**What you are asked to do**
This exercise calls for the records to be returned exactly, with images removed.

**Data**
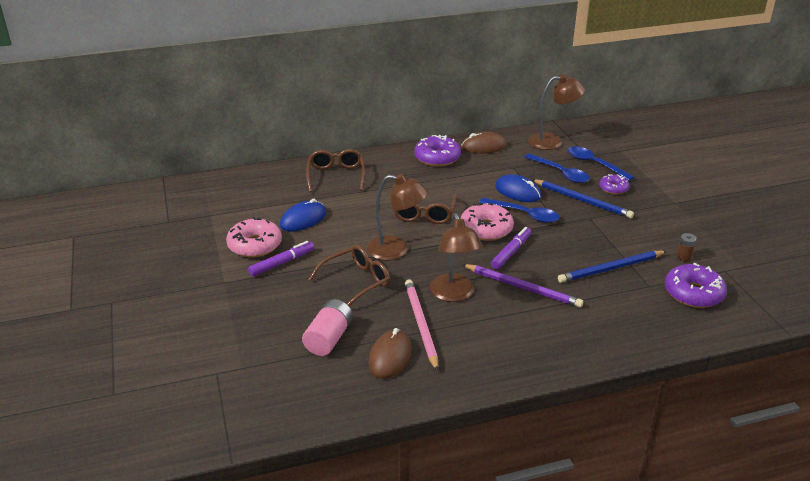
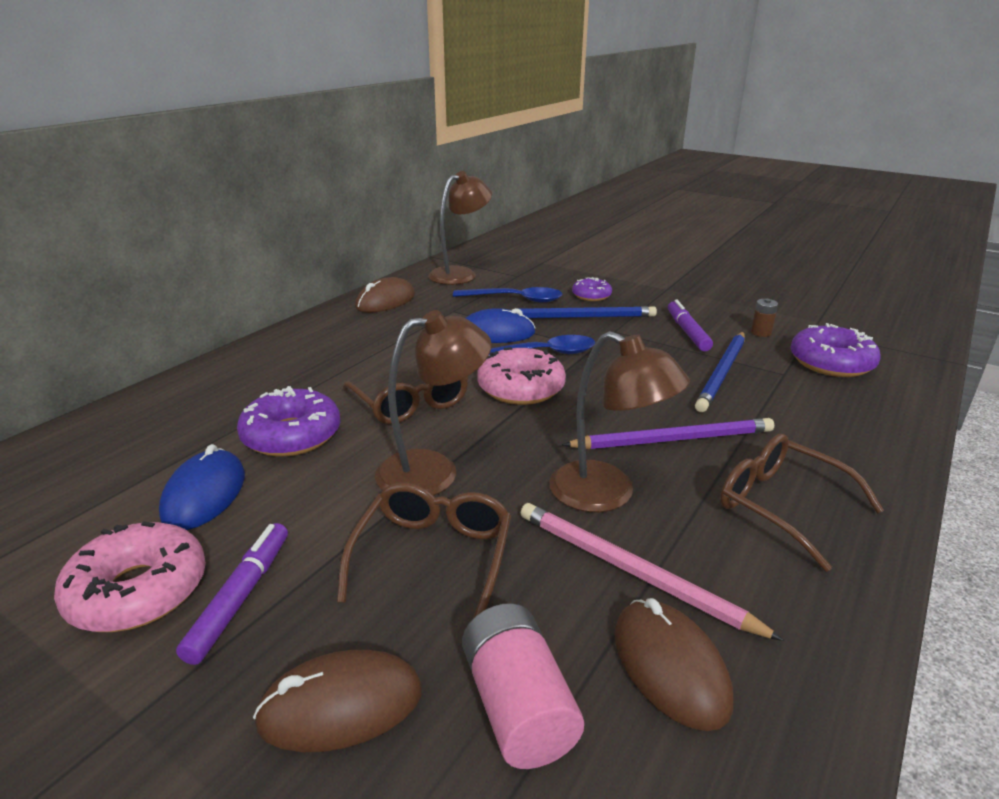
camera: 40 degrees left, 5 degrees down
(280, 309) = (341, 706): none -> brown mouse
(336, 176) = (198, 404): brown glasses -> brown glasses (781, 506)
(437, 157) = (338, 330): purple donut -> purple donut (292, 435)
(511, 252) = (592, 402): purple marker -> purple marker (687, 332)
(594, 164) = (536, 280): blue spoon -> none

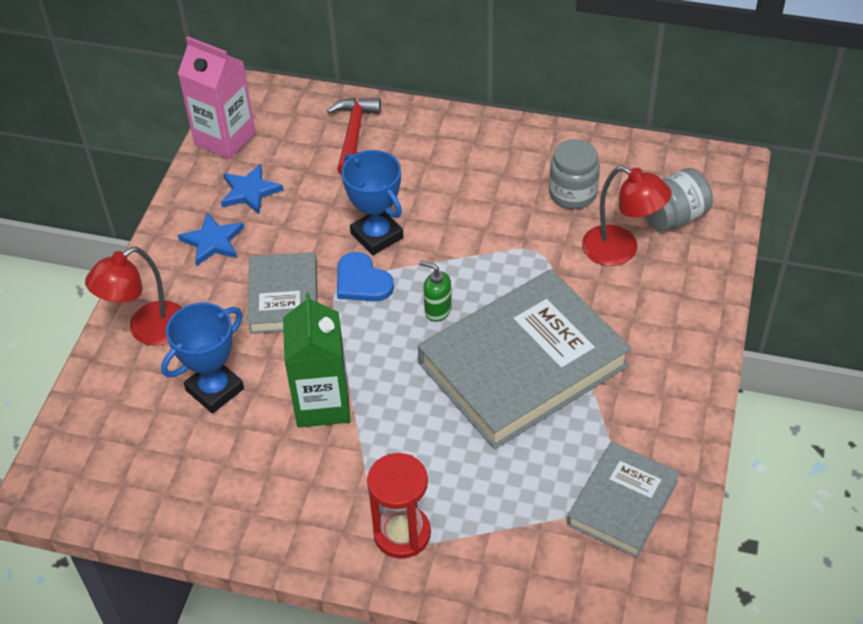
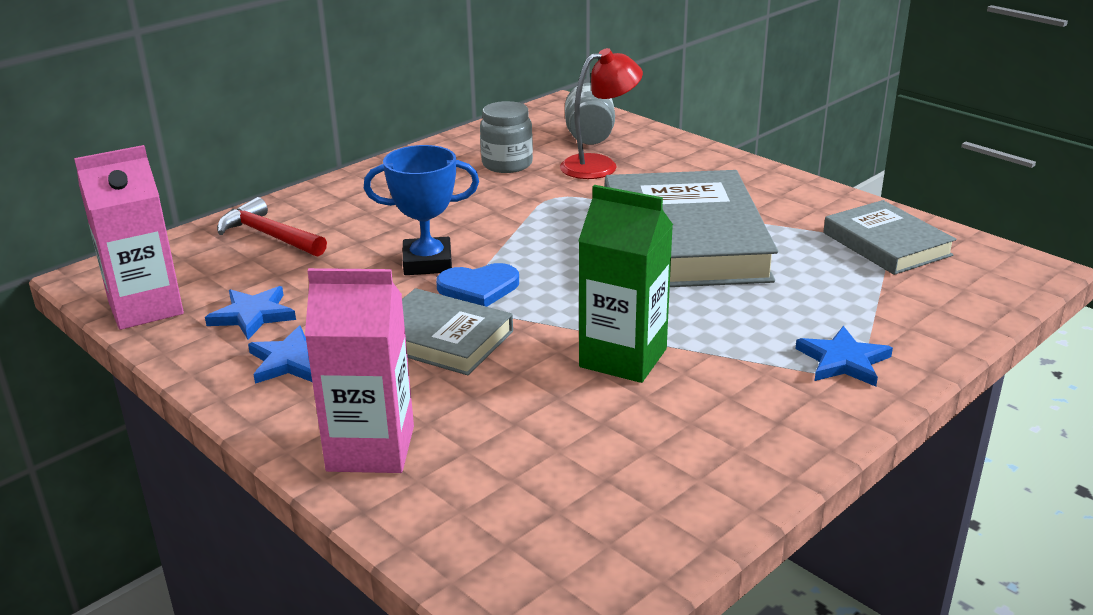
camera: 60 degrees left, 20 degrees down
(147, 330) = (371, 449): red lamp -> pink carton
(215, 389) = (526, 424): blue trophy -> none
(402, 533) = (843, 361): red hourglass -> blue star
(437, 310) = (568, 260): green soap dispenser -> none

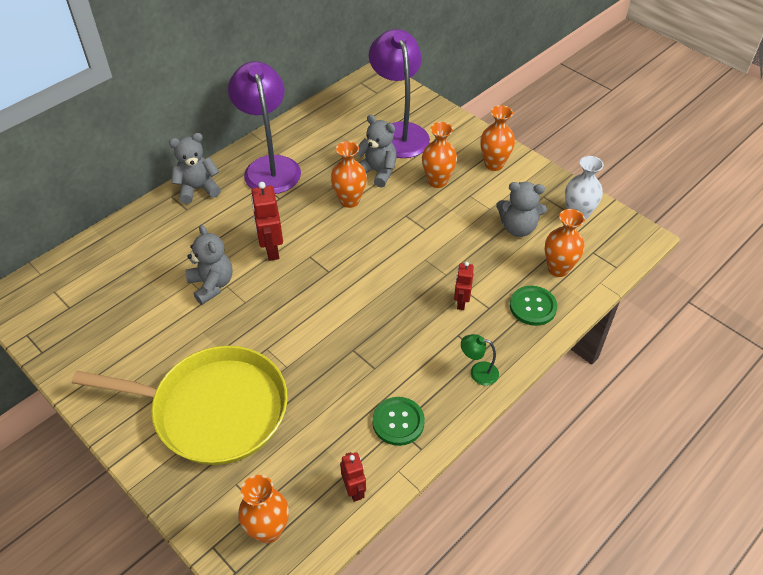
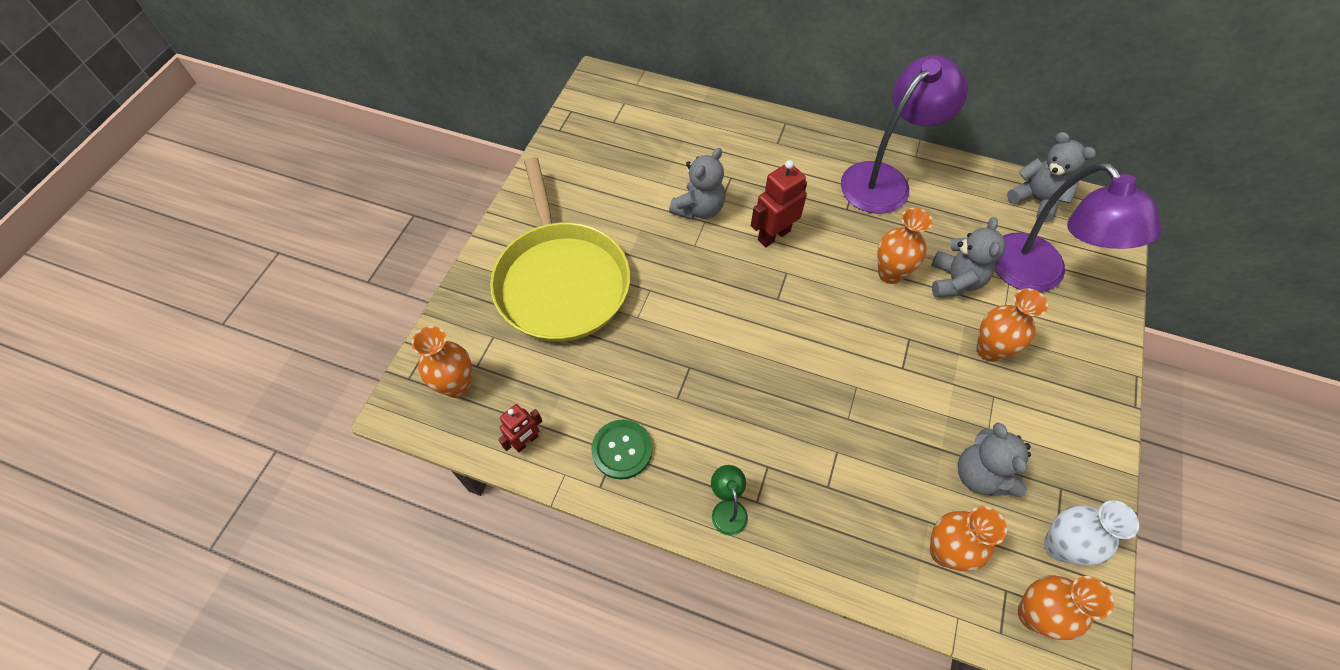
camera: 65 degrees right, 10 degrees up
(198, 189) = (809, 138): grey teddy bear -> grey teddy bear (1036, 200)
(399, 132) = (1037, 275): purple lamp -> purple lamp turned 105 degrees clockwise
(461, 302) = (817, 451): red robot -> none
(494, 164) = (1071, 404): orange vase -> orange vase (1033, 614)
(533, 306) = (861, 540): green button -> none

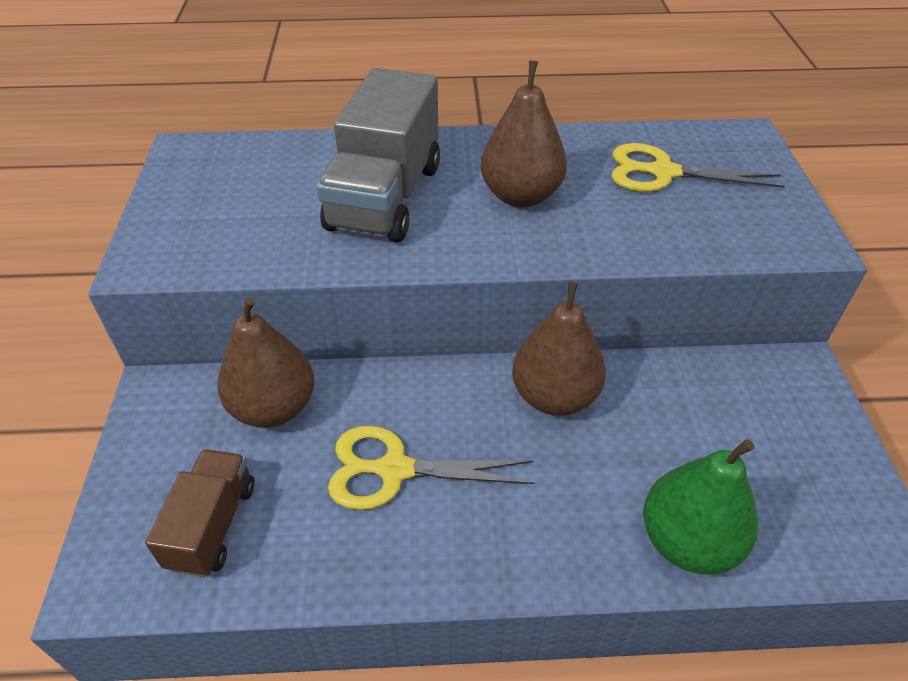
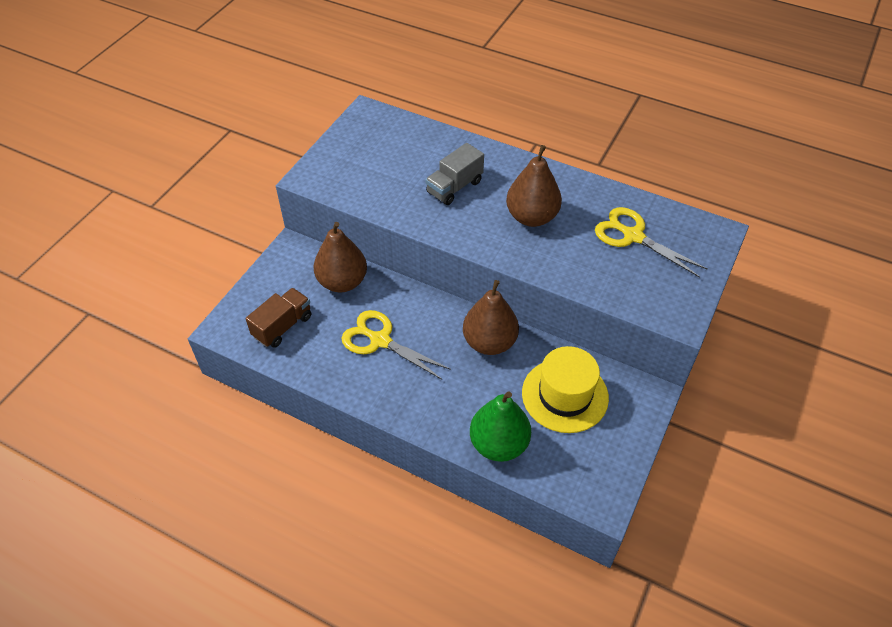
camera: 30 degrees right, 5 degrees up
(385, 197) = (454, 187): grey truck -> grey truck, size x0.57
(709, 421) = (565, 395): none -> yellow hat

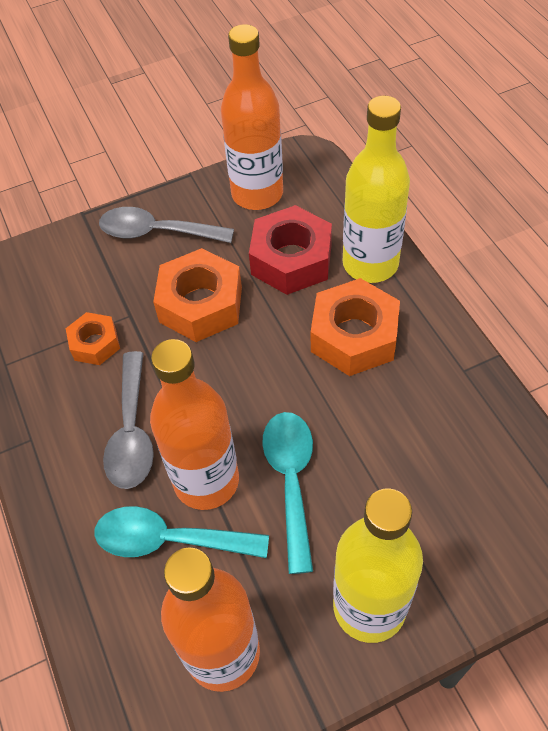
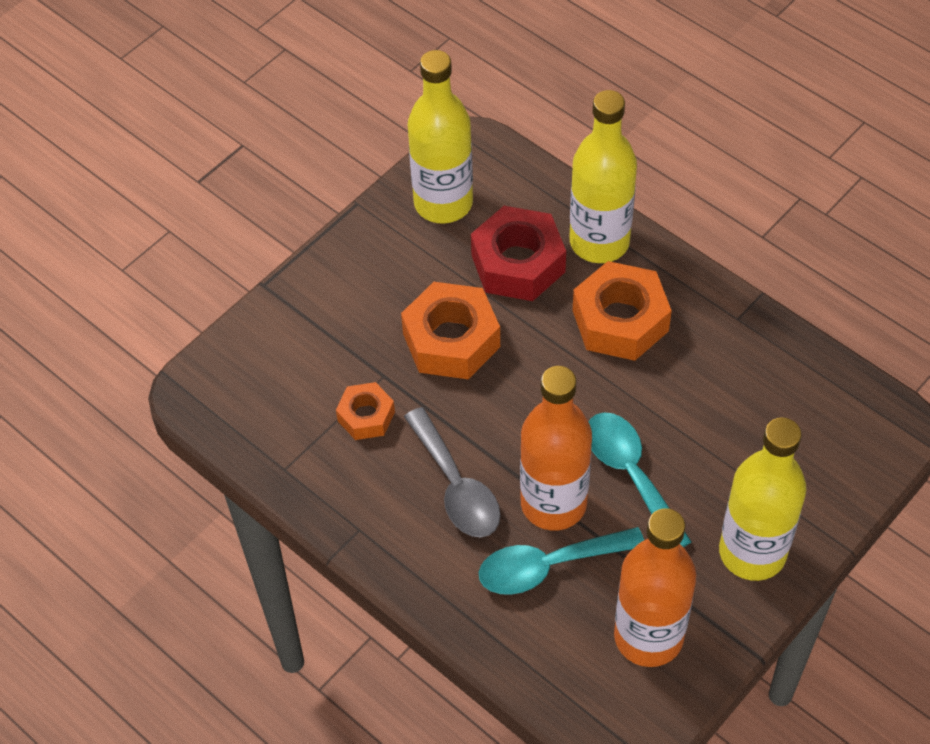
camera: 25 degrees left, 0 degrees up
(157, 232) = (360, 279): grey spoon -> none
(257, 194) = (443, 203): orange bottle -> yellow bottle

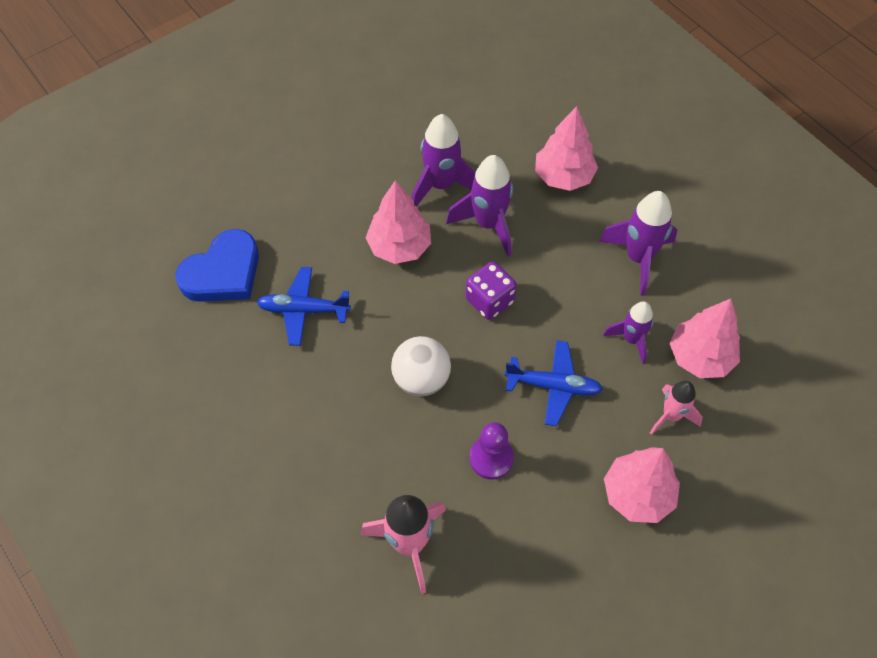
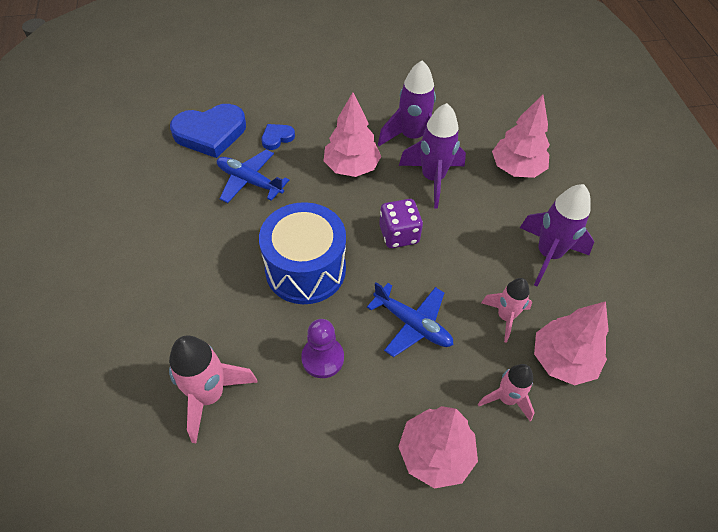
camera: 25 degrees right, 5 degrees down
(300, 247) = (277, 138): none -> blue heart
(421, 379) = (305, 269): white ball -> blue drum
(631, 339) = (505, 317): purple rocket -> pink rocket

**Written reply**
camera: 40 degrees left, 5 degrees down
(280, 309) = (341, 706): none -> brown mouse
(336, 176) = (198, 404): brown glasses -> brown glasses (781, 506)
(437, 157) = (338, 330): purple donut -> purple donut (292, 435)
(511, 252) = (592, 402): purple marker -> purple marker (687, 332)
(594, 164) = (536, 280): blue spoon -> none

camera: 60 degrees left, 20 degrees down
(147, 330) = (371, 449): red lamp -> pink carton
(215, 389) = (526, 424): blue trophy -> none
(402, 533) = (843, 361): red hourglass -> blue star
(437, 310) = (568, 260): green soap dispenser -> none

camera: 65 degrees right, 10 degrees up
(198, 189) = (809, 138): grey teddy bear -> grey teddy bear (1036, 200)
(399, 132) = (1037, 275): purple lamp -> purple lamp turned 105 degrees clockwise
(461, 302) = (817, 451): red robot -> none
(494, 164) = (1071, 404): orange vase -> orange vase (1033, 614)
(533, 306) = (861, 540): green button -> none

camera: 30 degrees right, 5 degrees up
(385, 197) = (454, 187): grey truck -> grey truck, size x0.57
(709, 421) = (565, 395): none -> yellow hat

camera: 25 degrees left, 0 degrees up
(157, 232) = (360, 279): grey spoon -> none
(257, 194) = (443, 203): orange bottle -> yellow bottle

camera: 25 degrees right, 5 degrees down
(300, 247) = (277, 138): none -> blue heart
(421, 379) = (305, 269): white ball -> blue drum
(631, 339) = (505, 317): purple rocket -> pink rocket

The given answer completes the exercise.